= Task to complete =
Report every line of the listing below that contains the word "tertiary", copying each such line in full.

= Provided data =

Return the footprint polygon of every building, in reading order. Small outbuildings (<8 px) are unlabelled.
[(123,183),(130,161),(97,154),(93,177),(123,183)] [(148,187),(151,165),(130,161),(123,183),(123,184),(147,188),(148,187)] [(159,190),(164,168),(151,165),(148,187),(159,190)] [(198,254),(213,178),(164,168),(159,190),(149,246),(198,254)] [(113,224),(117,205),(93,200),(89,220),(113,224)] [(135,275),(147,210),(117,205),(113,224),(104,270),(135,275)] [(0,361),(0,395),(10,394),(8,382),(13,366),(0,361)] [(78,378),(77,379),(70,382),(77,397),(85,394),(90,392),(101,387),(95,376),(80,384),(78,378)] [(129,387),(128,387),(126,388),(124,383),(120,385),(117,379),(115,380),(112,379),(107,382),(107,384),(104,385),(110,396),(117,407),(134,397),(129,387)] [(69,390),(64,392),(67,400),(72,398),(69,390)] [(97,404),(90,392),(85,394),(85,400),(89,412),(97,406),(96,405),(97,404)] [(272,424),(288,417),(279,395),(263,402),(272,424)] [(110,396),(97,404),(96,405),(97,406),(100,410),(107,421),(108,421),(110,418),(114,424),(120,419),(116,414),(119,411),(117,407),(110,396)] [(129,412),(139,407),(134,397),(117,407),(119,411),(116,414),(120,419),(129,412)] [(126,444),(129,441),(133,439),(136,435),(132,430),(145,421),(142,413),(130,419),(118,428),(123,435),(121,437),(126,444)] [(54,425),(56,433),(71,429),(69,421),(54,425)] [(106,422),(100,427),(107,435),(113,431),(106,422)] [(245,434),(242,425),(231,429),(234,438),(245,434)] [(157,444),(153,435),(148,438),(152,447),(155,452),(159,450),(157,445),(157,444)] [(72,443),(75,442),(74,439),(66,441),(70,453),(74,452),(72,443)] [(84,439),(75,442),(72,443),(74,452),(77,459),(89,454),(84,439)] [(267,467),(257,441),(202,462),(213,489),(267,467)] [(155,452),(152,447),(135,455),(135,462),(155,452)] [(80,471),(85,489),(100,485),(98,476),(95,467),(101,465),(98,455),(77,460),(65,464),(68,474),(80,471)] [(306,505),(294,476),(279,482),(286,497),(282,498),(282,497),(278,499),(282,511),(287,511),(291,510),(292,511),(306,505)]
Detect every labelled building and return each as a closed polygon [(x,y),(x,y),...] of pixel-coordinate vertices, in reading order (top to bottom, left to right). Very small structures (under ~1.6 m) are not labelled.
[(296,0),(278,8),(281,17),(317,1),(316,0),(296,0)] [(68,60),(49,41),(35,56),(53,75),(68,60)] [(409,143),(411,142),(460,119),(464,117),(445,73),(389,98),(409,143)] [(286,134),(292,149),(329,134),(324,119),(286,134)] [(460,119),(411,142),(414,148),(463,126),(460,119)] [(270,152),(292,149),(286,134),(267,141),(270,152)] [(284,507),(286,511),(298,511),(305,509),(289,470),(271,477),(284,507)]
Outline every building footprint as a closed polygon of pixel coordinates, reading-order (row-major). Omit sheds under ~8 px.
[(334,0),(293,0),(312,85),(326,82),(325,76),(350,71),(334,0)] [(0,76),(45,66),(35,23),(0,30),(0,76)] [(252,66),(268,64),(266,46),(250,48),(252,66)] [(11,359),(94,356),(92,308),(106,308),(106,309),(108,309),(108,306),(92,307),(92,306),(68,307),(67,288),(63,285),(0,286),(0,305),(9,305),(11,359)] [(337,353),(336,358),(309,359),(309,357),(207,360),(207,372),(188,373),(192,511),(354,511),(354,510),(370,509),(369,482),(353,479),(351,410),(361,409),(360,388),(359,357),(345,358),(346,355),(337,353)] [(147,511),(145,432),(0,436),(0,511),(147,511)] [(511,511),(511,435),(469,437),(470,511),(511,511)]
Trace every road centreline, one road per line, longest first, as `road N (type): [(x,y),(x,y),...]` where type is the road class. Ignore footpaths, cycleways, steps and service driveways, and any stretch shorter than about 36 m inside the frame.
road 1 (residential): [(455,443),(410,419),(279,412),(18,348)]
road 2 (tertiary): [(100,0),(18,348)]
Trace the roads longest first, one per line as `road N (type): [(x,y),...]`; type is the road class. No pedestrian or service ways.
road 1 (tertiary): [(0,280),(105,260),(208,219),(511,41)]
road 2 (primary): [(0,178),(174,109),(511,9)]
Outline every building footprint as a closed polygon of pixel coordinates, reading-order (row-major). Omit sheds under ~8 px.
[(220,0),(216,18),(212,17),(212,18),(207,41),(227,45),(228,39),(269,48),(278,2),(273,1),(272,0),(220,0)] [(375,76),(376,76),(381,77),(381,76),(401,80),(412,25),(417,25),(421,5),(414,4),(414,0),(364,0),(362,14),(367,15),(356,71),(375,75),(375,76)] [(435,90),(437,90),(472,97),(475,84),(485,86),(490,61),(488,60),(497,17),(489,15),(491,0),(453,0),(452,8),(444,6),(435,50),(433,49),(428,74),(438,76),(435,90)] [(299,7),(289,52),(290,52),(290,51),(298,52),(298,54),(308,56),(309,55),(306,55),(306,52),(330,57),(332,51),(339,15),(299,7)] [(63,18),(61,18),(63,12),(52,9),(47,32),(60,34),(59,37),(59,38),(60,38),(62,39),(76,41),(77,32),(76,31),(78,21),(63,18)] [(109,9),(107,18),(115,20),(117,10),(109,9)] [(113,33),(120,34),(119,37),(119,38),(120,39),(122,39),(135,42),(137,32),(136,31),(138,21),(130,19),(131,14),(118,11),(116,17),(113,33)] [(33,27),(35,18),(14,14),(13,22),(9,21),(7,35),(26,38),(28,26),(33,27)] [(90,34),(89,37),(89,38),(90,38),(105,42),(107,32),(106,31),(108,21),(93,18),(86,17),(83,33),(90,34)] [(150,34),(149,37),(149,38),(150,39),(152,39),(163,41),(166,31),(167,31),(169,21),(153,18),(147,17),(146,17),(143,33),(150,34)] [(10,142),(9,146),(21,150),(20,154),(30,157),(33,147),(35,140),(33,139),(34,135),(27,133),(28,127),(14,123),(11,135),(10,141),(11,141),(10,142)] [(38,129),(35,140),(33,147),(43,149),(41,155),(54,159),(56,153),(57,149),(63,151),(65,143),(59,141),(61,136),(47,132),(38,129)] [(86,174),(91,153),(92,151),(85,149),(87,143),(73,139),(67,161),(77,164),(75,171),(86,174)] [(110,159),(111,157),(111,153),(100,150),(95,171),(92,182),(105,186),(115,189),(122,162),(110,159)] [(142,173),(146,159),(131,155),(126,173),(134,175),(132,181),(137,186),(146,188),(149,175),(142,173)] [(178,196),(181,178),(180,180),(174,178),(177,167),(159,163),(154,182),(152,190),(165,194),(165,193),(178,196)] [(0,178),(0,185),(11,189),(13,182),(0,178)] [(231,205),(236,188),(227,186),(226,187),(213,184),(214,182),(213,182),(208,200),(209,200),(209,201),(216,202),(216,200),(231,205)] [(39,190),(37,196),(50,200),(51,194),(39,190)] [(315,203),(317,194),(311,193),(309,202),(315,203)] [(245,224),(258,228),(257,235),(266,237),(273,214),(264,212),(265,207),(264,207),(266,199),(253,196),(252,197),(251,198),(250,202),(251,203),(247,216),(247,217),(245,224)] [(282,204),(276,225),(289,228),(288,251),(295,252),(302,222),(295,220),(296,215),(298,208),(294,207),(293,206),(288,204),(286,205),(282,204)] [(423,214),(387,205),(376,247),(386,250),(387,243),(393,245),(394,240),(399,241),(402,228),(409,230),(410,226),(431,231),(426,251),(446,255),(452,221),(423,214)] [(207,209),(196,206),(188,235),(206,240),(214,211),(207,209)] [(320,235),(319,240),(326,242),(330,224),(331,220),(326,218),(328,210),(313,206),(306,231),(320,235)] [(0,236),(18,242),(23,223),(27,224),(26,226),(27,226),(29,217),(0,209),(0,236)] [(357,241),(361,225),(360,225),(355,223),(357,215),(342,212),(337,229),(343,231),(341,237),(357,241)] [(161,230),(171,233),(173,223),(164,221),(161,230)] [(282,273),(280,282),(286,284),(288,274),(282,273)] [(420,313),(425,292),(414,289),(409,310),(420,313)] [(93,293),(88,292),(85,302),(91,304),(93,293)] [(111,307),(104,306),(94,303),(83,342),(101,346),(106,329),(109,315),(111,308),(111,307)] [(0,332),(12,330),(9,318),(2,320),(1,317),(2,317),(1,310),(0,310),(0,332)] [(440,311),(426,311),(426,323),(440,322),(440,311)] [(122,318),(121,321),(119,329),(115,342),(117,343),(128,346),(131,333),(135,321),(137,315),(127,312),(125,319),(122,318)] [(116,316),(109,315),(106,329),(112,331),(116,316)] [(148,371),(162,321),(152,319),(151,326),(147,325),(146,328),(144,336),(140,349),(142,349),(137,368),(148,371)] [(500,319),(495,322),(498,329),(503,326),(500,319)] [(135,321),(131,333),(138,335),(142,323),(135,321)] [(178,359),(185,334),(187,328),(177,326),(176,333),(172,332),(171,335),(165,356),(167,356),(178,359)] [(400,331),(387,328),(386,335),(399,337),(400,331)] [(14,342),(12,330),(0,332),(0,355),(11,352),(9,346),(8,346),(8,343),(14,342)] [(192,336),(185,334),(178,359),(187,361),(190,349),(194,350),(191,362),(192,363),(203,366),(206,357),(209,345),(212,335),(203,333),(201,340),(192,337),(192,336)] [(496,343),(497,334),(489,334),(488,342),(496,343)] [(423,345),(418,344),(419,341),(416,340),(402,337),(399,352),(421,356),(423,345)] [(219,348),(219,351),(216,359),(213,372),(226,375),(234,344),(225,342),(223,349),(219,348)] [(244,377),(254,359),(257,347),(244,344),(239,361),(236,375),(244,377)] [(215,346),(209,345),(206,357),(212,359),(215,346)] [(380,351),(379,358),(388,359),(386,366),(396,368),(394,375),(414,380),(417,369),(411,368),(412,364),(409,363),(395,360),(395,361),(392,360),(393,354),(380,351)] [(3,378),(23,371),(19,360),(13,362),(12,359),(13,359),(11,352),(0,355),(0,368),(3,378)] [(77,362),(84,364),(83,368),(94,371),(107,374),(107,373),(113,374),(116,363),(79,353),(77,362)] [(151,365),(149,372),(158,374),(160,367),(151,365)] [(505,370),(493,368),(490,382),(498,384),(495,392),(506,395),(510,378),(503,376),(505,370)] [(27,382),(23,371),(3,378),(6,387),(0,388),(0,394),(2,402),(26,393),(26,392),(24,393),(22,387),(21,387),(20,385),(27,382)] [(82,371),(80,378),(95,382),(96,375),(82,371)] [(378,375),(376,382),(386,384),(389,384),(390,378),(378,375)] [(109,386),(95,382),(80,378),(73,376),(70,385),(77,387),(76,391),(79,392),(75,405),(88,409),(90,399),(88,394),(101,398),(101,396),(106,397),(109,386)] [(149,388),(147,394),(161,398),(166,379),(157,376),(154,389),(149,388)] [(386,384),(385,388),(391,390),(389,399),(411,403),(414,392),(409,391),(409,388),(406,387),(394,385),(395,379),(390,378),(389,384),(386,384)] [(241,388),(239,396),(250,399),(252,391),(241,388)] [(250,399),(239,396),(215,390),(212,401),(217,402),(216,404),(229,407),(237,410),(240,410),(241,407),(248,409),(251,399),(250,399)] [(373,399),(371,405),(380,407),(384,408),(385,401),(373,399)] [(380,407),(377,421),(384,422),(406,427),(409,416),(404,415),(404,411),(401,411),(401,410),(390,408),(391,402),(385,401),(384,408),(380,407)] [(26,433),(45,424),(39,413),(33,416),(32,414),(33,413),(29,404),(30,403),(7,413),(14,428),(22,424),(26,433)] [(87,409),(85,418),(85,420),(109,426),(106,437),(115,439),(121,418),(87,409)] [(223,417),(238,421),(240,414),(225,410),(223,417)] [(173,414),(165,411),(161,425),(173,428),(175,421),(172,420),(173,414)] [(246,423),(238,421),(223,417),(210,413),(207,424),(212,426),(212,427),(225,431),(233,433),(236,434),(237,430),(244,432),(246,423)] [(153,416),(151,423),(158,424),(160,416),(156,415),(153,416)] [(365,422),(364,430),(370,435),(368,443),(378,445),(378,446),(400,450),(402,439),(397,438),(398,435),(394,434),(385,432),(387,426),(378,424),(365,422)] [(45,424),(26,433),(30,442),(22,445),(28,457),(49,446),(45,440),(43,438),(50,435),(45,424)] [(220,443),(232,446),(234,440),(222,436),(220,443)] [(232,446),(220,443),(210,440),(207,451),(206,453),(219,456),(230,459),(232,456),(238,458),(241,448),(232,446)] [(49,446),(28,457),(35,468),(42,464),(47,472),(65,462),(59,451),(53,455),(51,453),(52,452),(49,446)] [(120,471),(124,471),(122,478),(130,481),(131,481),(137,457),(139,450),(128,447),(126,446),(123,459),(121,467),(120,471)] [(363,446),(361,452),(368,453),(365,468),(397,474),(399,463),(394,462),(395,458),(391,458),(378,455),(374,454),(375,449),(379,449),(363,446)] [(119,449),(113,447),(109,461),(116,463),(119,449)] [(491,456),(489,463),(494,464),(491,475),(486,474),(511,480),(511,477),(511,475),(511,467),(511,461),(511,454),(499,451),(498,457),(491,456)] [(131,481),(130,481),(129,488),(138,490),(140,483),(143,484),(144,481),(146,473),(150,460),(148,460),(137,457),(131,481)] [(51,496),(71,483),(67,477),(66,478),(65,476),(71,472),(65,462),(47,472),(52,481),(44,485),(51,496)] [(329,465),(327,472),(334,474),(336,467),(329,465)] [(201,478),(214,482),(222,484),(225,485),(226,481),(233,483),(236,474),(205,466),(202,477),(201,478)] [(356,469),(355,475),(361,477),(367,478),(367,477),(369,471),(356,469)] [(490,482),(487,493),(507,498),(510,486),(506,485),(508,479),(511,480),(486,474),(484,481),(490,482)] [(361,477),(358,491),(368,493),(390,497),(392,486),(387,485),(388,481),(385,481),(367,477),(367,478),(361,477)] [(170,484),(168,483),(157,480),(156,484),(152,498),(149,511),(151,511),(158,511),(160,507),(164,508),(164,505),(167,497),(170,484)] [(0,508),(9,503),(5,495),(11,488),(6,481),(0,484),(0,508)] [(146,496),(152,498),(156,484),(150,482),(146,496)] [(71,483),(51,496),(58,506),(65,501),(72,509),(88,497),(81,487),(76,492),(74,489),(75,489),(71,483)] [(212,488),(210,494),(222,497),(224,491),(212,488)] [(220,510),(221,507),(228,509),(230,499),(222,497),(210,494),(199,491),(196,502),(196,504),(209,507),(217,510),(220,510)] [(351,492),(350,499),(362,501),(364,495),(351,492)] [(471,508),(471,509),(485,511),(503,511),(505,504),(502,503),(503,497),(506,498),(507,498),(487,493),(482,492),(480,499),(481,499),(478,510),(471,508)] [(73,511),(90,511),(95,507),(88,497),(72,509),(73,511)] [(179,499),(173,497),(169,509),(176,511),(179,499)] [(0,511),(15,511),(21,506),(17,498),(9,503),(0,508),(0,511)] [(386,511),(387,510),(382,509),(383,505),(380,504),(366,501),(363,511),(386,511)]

= Answer below =
road 2 (tertiary): [(100,0),(18,348)]
road 1 (tertiary): [(0,280),(105,260),(208,219),(511,41)]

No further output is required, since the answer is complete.